ASSIGNMENT: Please find every line in the records below that contains the word "down", and copy it.

DATASET EXTRACT:
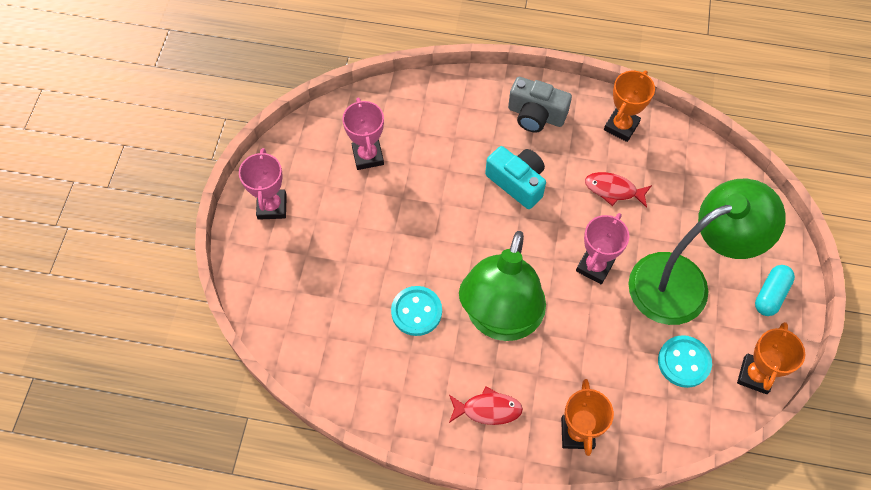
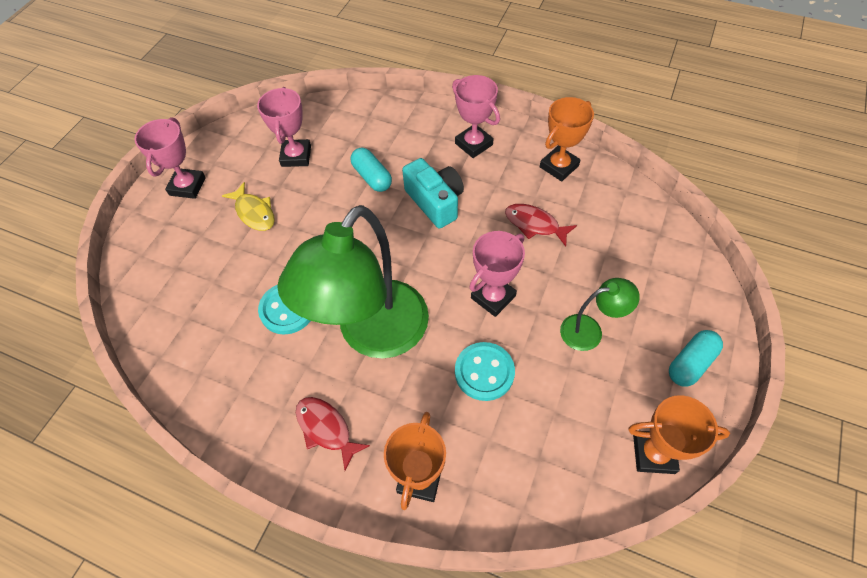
camera: 15 degrees right, 5 degrees down
(349, 223) = (254, 212): none -> yellow fish
(449, 166) = (372, 177): none -> turquoise capsule
(488, 409) = (326, 429): red fish -> red fish turned 150 degrees counterclockwise
(536, 115) = (473, 144): grey camera -> pink trophy
(683, 281) = (590, 330): green lamp -> green lamp, size x0.45
(684, 362) = (569, 420): turquoise button -> turquoise button (484, 372)
(755, 375) = (653, 454): orange trophy -> orange trophy turned 60 degrees clockwise

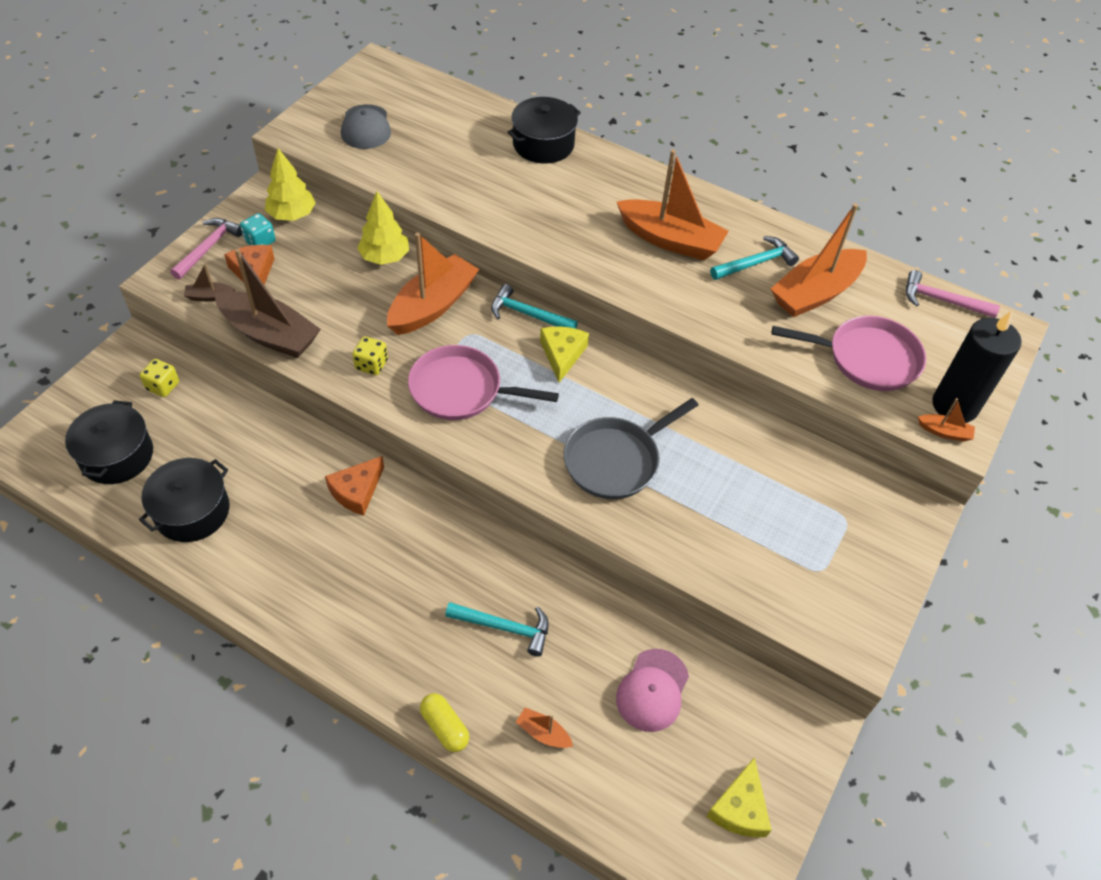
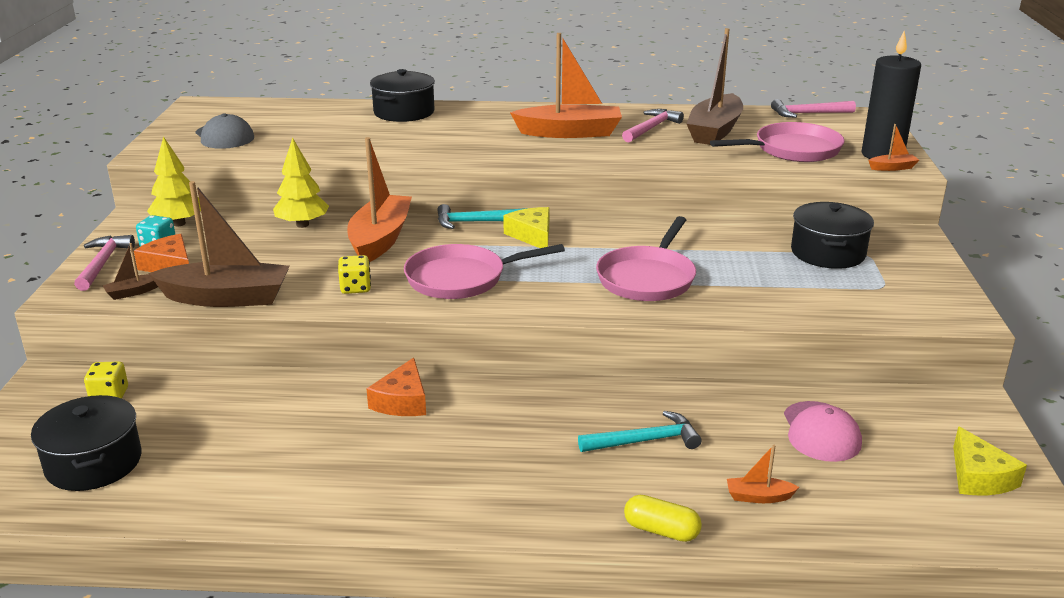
camera: 25 degrees left, 25 degrees down
(192, 511) = (227, 474): black pot -> black pot (828, 253)
(615, 460) = (647, 278): grey pan -> pink pan
(756, 263) = (651, 128): turquoise hammer -> pink hammer
(815, 293) = (714, 131): orange boat -> brown boat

ANSWER:
camera: 15 degrees right, 5 degrees down
camera: 25 degrees left, 25 degrees down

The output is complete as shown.